[Itemized modification records]
┌──

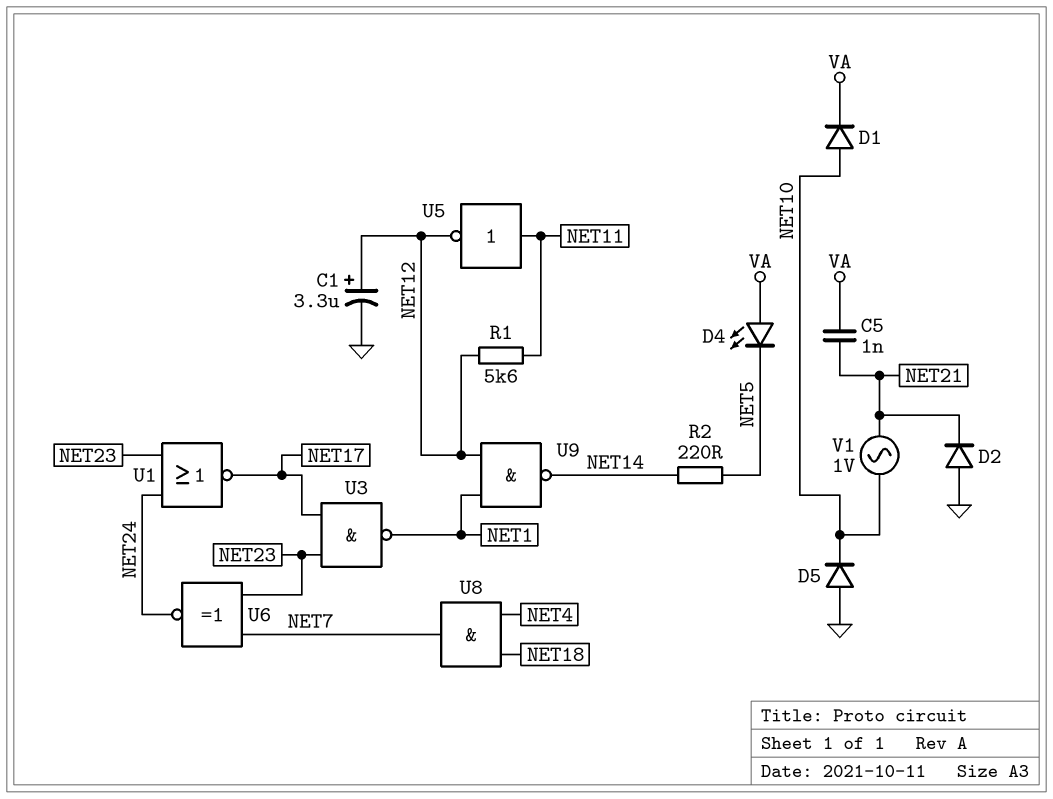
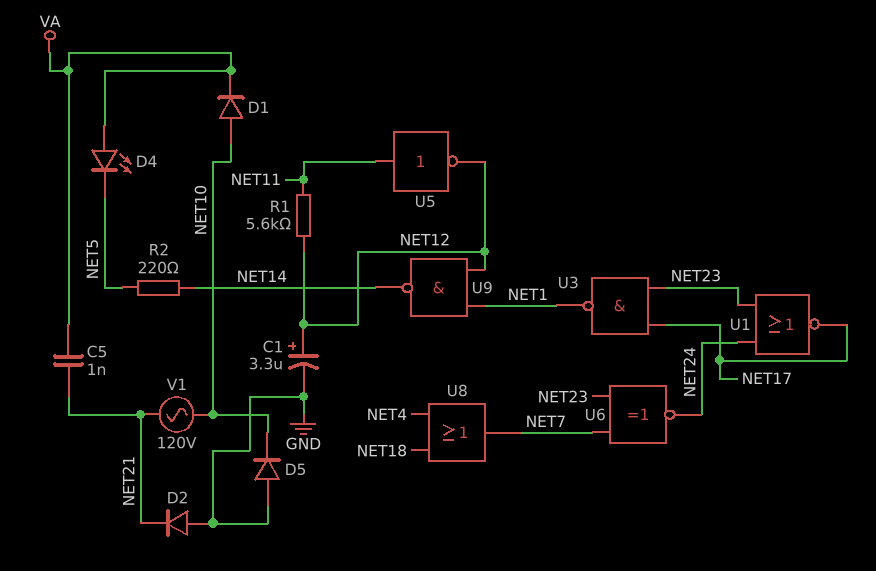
U8: AND (in NET4, in NET18, out NET7) -> OR (in NET4, in NET18, out NET7)
V1: AC 1V (NET10, NET21) -> AC 120V (NET10, NET21)

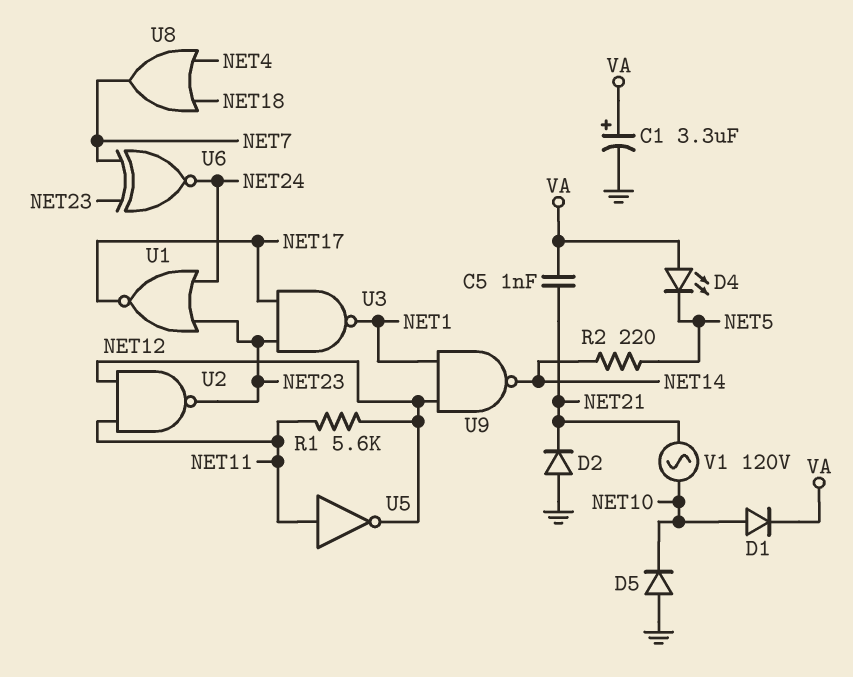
C1: 3.3uF (plus NET12, minus GND) -> 3.3uF (plus VA, minus GND)
U2: none -> NAND (in NET11, in NET12, out NET23)

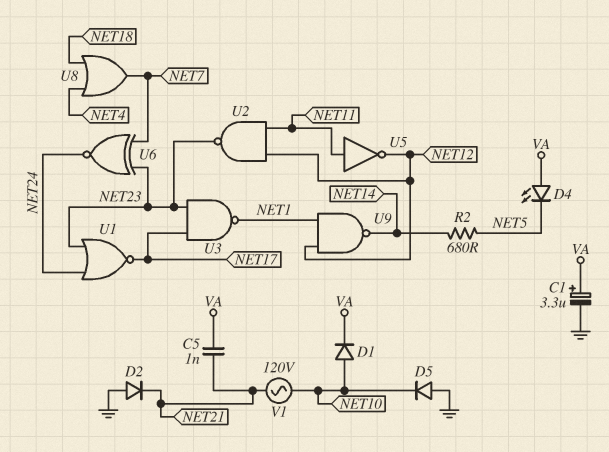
R1: 5.6k (NET11, NET12) -> none
R2: 220 (NET5, NET14) -> 680 (NET5, NET14)

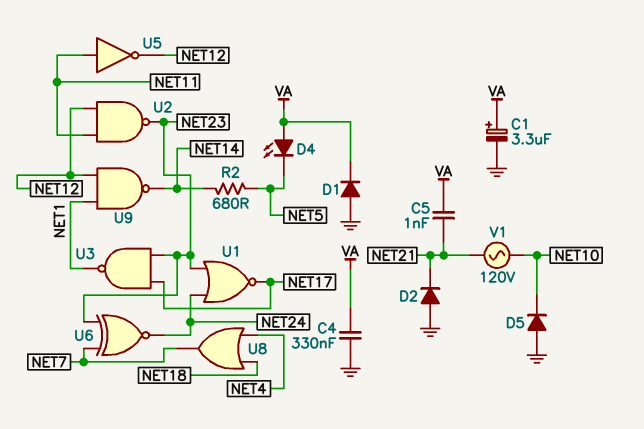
C4: none -> 330nF (GND, VA)
D1: diode (A NET10, K VA) -> diode (A GND, K VA)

└──

◆ YOUR ASSIGNMENT: Restate each entry exactly, omitting pictures.

◆ OUTPUT FOR THIS EXERCISE:
U8: AND (in NET4, in NET18, out NET7) -> OR (in NET4, in NET18, out NET7)
V1: AC 1V (NET10, NET21) -> AC 120V (NET10, NET21)

C1: 3.3uF (plus NET12, minus GND) -> 3.3uF (plus VA, minus GND)
U2: none -> NAND (in NET11, in NET12, out NET23)

R1: 5.6k (NET11, NET12) -> none
R2: 220 (NET5, NET14) -> 680 (NET5, NET14)

C4: none -> 330nF (GND, VA)
D1: diode (A NET10, K VA) -> diode (A GND, K VA)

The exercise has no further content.